╭─ Data provided
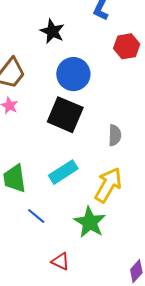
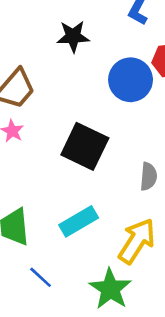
black star: (52, 31) -> (73, 36), turned -30
blue circle: (73, 74) -> (131, 80), moved

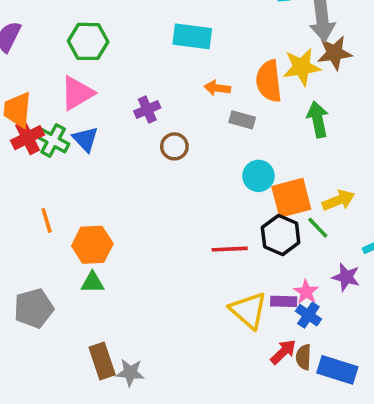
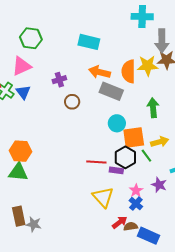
orange arrow: (217, 88) -> (99, 72), size x1.5
green arrow: (318, 119) -> (153, 108), moved
gray rectangle: (242, 120) -> (111, 91), size x1.6
green triangle: (92, 283) -> (18, 172), size x1.5
purple rectangle: (284, 301) -> (116, 170), moved
brown semicircle: (304, 357) -> (131, 226), turned 72

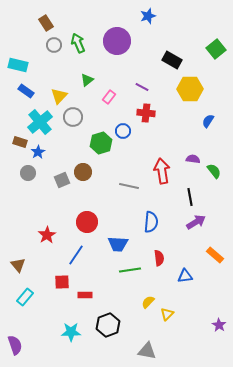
╰─
Instructions for the task. Give again, word for word, only the lines from the one with "green arrow: (318, 119) -> (153, 108), moved" through the last line of the entries, both included; no pictures go in the copy.

Exercise solution.
green arrow: (318, 119) -> (153, 108), moved
gray rectangle: (242, 120) -> (111, 91), size x1.6
green triangle: (92, 283) -> (18, 172), size x1.5
purple rectangle: (284, 301) -> (116, 170), moved
brown semicircle: (304, 357) -> (131, 226), turned 72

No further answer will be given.